- Provided material:
BEGIN
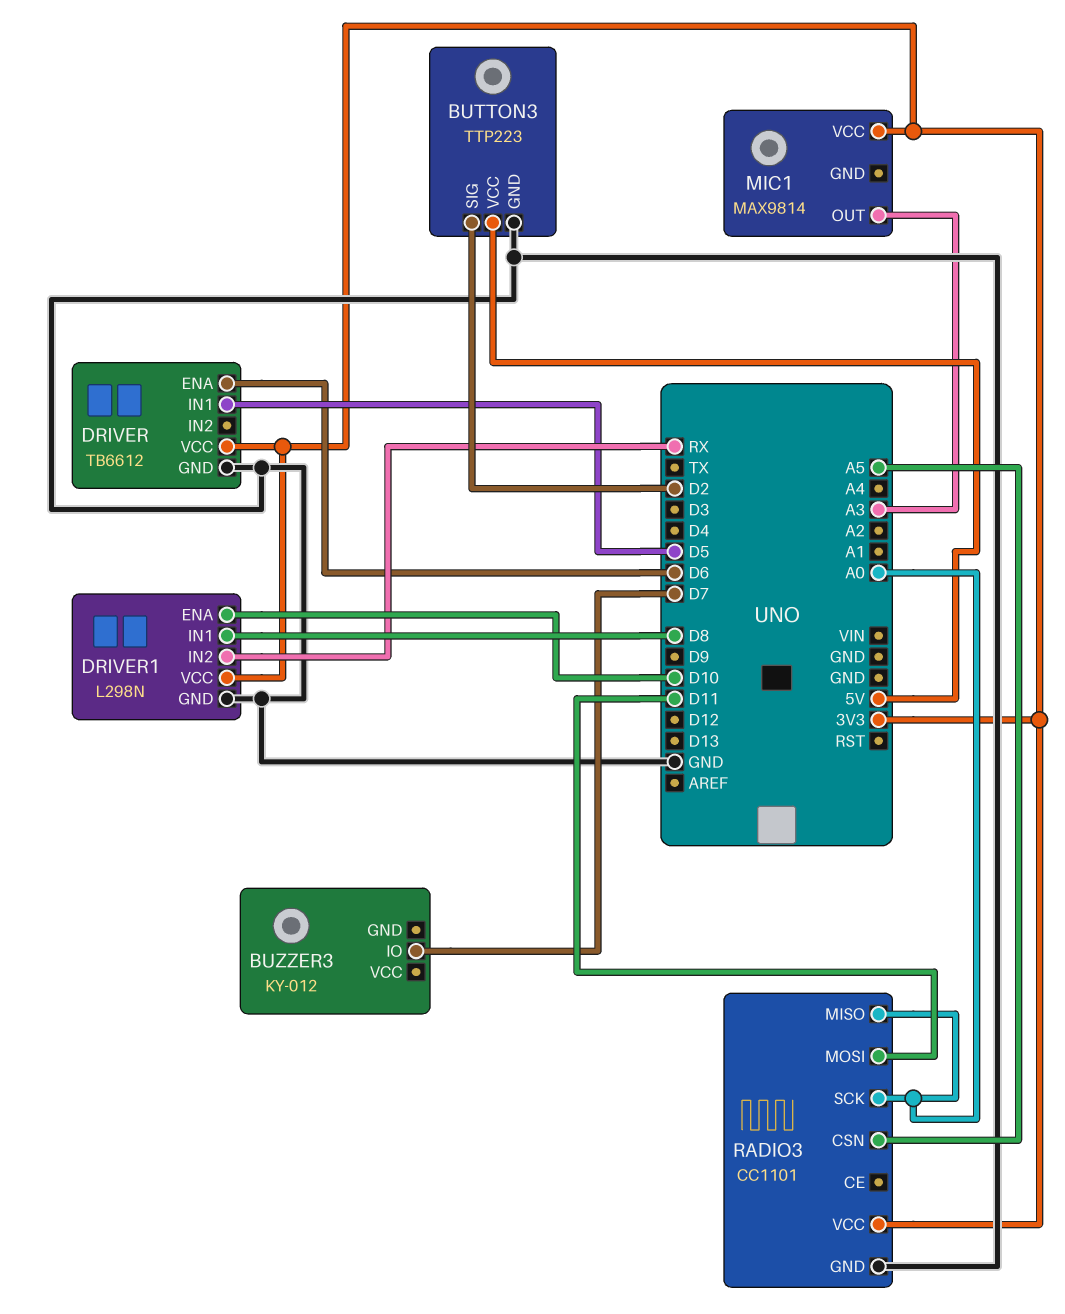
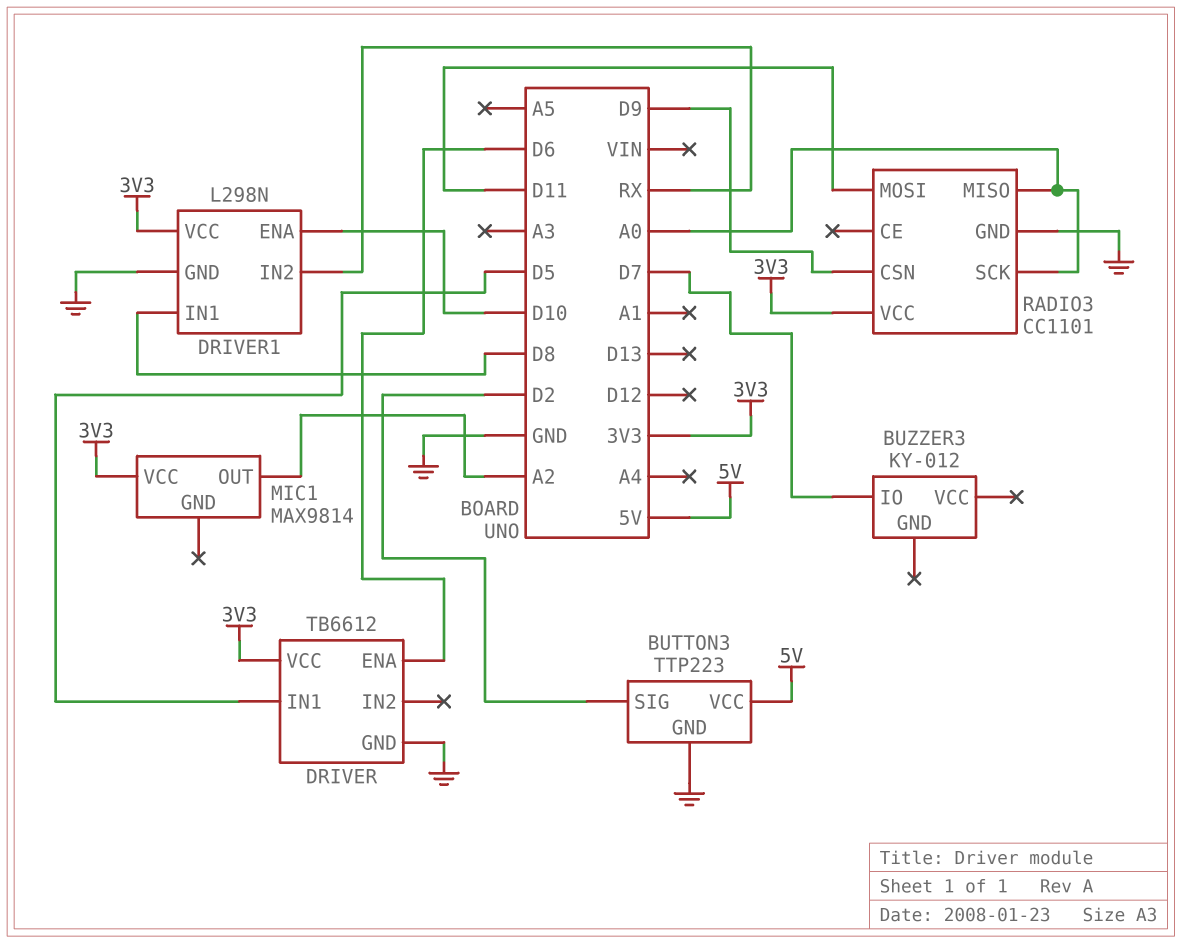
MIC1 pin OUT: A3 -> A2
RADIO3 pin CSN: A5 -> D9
END
BEGIN
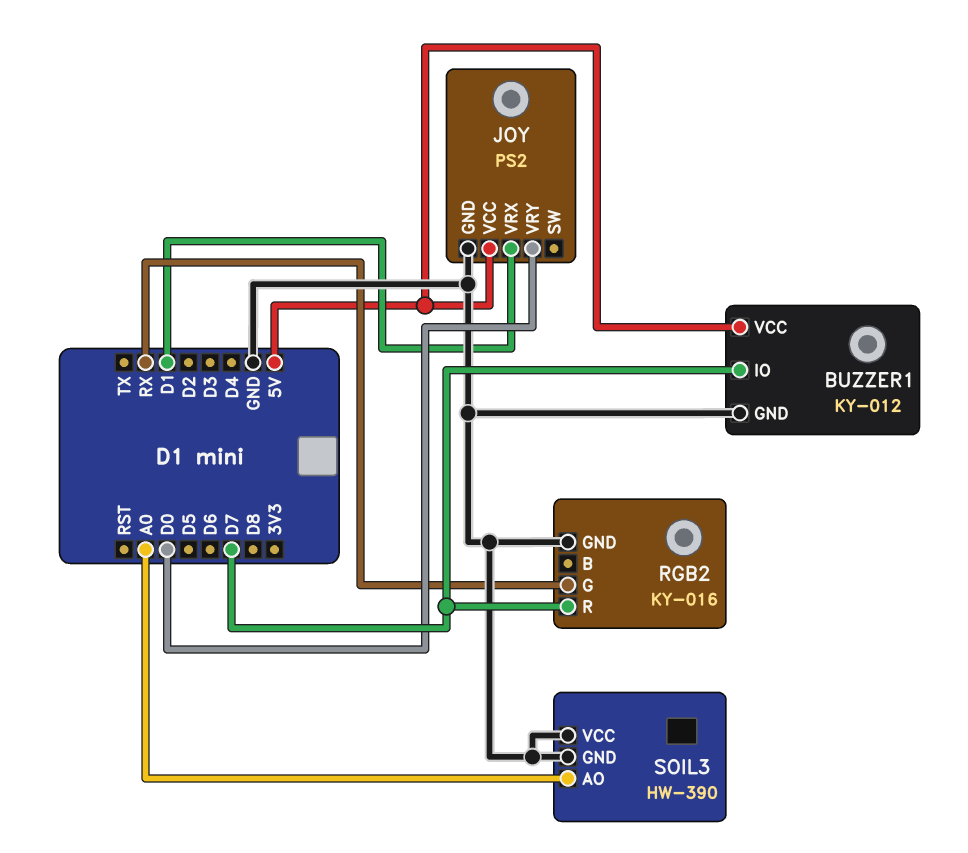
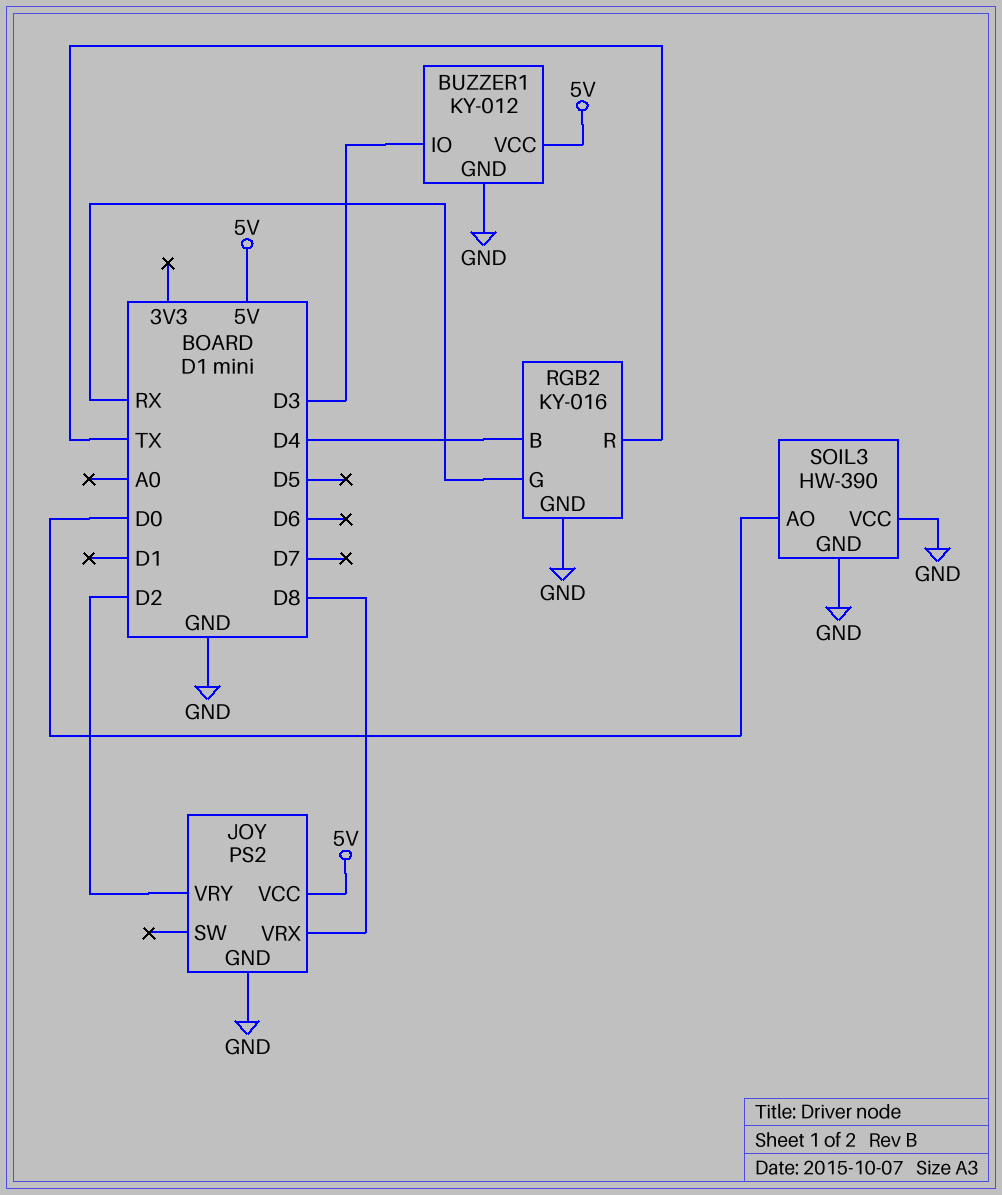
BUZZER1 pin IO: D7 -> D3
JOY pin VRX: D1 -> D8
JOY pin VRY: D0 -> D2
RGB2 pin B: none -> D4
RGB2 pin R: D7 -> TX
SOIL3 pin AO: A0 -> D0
END
BEGIN
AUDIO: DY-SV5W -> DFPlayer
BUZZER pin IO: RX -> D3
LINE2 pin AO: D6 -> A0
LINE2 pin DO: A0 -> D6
END
- Activity: Take exactly the lines from the one containing "RGB2 pin B: none -> D4" through the one containing "SOIL3 pin AO: A0 -> D0" in the data above, and output them with nothing added.

- Task result:
RGB2 pin B: none -> D4
RGB2 pin R: D7 -> TX
SOIL3 pin AO: A0 -> D0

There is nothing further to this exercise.